Before-and-after change data
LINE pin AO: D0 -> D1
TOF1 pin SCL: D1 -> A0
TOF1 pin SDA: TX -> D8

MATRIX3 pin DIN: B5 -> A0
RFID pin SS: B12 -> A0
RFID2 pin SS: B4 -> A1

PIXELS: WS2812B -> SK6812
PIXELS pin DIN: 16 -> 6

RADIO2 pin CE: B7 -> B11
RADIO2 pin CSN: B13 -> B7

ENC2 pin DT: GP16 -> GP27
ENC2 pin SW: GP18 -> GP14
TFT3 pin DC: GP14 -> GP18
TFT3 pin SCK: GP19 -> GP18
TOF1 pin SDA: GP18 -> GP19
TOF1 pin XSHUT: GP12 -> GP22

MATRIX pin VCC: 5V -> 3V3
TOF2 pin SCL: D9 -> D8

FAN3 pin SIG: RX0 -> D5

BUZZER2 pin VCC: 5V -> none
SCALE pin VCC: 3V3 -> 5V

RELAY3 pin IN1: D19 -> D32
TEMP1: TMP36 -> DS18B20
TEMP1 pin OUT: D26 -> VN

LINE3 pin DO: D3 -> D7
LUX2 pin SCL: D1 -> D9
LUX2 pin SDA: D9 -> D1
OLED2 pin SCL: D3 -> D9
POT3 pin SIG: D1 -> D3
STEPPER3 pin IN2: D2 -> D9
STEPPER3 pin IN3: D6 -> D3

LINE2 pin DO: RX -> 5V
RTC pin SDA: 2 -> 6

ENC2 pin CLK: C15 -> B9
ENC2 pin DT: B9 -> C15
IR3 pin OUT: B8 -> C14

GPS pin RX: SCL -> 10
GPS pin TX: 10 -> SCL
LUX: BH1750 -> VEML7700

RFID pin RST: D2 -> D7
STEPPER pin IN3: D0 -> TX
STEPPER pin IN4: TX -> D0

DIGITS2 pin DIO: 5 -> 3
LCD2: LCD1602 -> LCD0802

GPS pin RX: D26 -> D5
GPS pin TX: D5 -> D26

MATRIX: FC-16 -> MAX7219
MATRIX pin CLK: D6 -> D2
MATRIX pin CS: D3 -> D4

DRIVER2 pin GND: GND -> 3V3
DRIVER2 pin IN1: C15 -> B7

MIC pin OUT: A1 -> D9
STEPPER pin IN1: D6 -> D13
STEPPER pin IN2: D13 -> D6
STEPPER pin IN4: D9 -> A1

Required action
Using the entries above, return each line in which the word "PIXELS" occurs.

Response to this exercise
PIXELS: WS2812B -> SK6812
PIXELS pin DIN: 16 -> 6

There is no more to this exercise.